_What the task requires:_ Only one number is wanted here: how many lines of the data hold "DGND".

_Given entries:_
------------------------------------------------------------

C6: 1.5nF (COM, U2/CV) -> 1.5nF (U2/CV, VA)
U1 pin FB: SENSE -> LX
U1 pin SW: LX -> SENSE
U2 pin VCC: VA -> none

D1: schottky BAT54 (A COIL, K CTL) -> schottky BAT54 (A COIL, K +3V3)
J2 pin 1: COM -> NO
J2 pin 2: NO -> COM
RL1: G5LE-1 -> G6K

------------------------------------------------------------

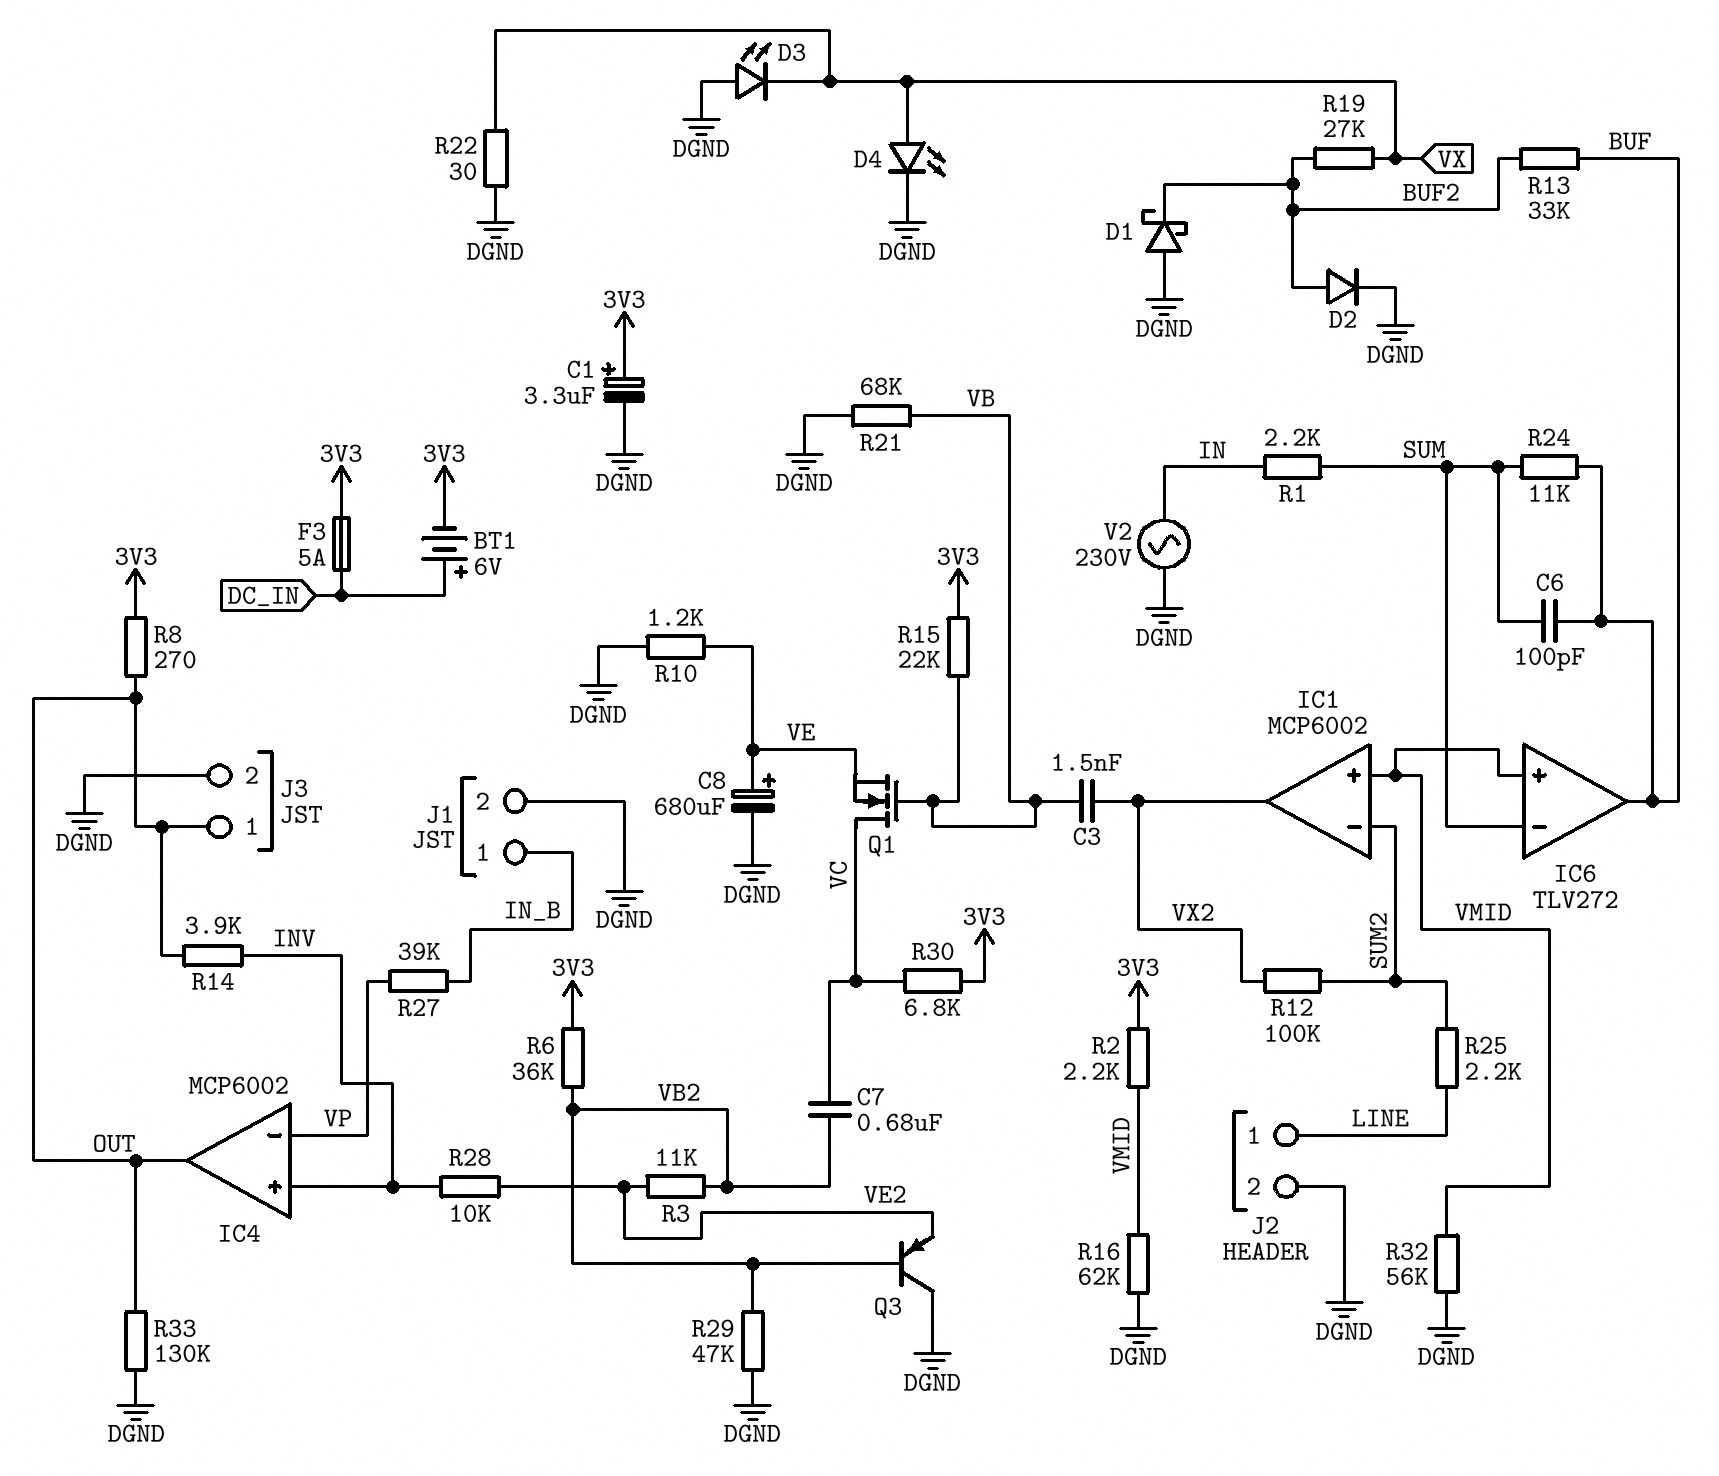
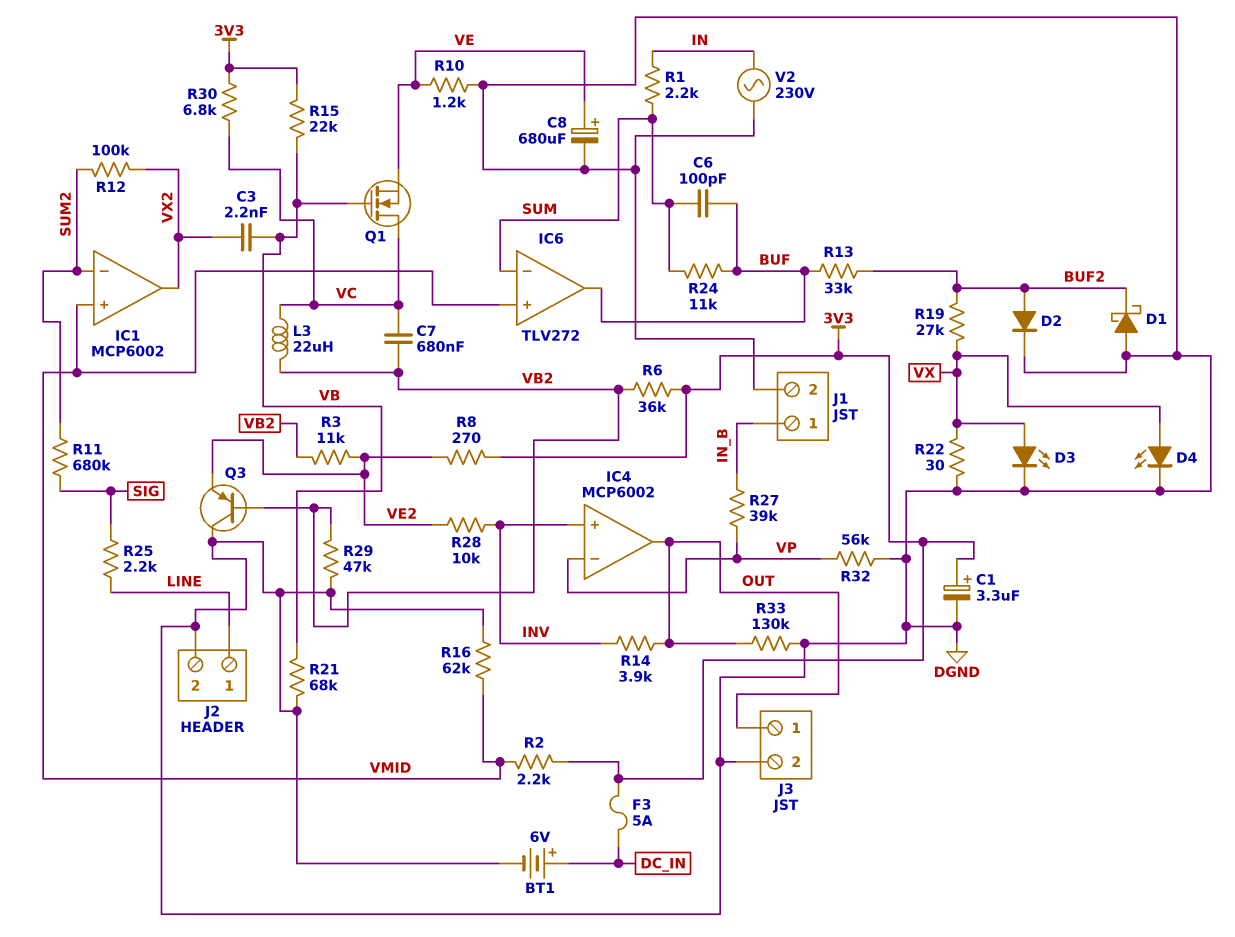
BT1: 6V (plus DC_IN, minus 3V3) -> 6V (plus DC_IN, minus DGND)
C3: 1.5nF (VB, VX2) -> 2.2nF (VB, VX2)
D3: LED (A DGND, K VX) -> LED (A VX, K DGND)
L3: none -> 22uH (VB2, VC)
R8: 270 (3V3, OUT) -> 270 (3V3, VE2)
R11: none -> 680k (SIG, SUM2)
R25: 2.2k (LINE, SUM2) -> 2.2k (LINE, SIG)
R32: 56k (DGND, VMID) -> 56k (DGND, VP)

------------------------------------------------------------

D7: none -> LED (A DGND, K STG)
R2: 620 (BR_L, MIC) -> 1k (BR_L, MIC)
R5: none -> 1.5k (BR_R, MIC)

------------------------------------------------------------

_Answer below:_ 4